Aim of the task =
In the answer, transcribe exactly the lines from the beginning of the material through the line holding "(583, 286) = (345, 182): purple", and skip every picture.
[[ Material for the task, beginning ]]
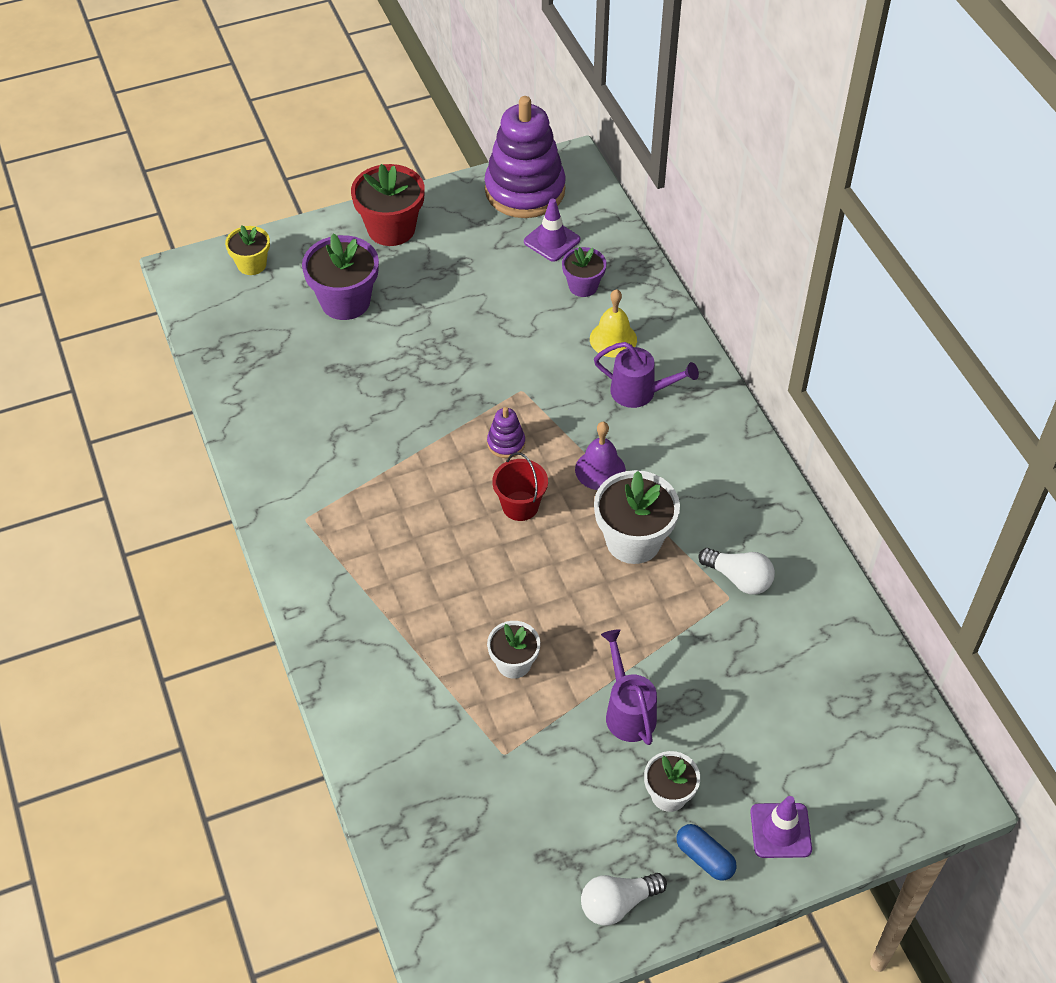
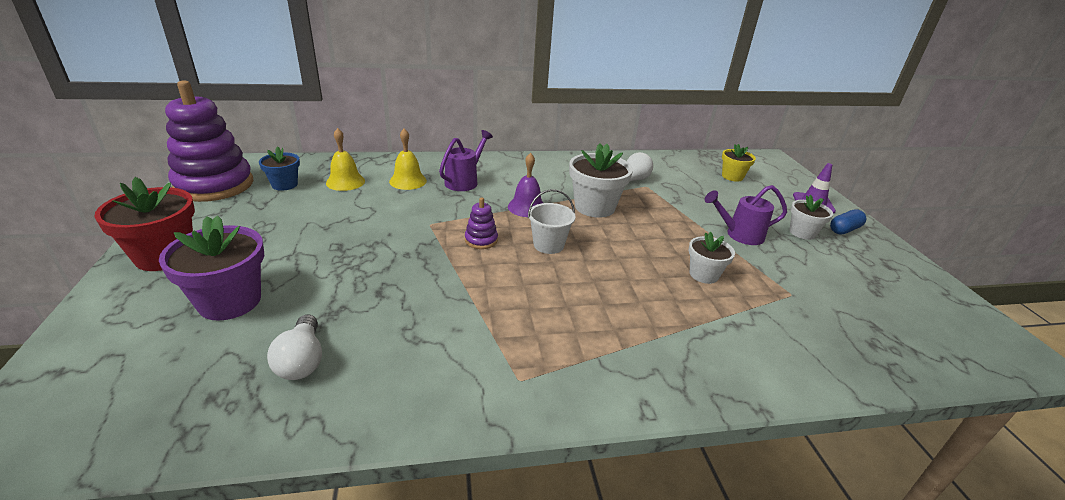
camera: 80 degrees left, 20 degrees down
(252, 264) = (76, 370): yellow flower pot -> yellow flower pot (732, 176)
(520, 506) = (548, 245): red bucket -> white bucket
(552, 241) = (284, 184): purple traffic cone -> blue flower pot
(583, 286) = (345, 182): purple flower pot -> yellow bell
(618, 903) = (898, 267): white light bulb -> white light bulb (302, 360)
[[ Material for the task, end ]]
Exercise answer =
camera: 80 degrees left, 20 degrees down
(252, 264) = (76, 370): yellow flower pot -> yellow flower pot (732, 176)
(520, 506) = (548, 245): red bucket -> white bucket
(552, 241) = (284, 184): purple traffic cone -> blue flower pot
(583, 286) = (345, 182): purple flower pot -> yellow bell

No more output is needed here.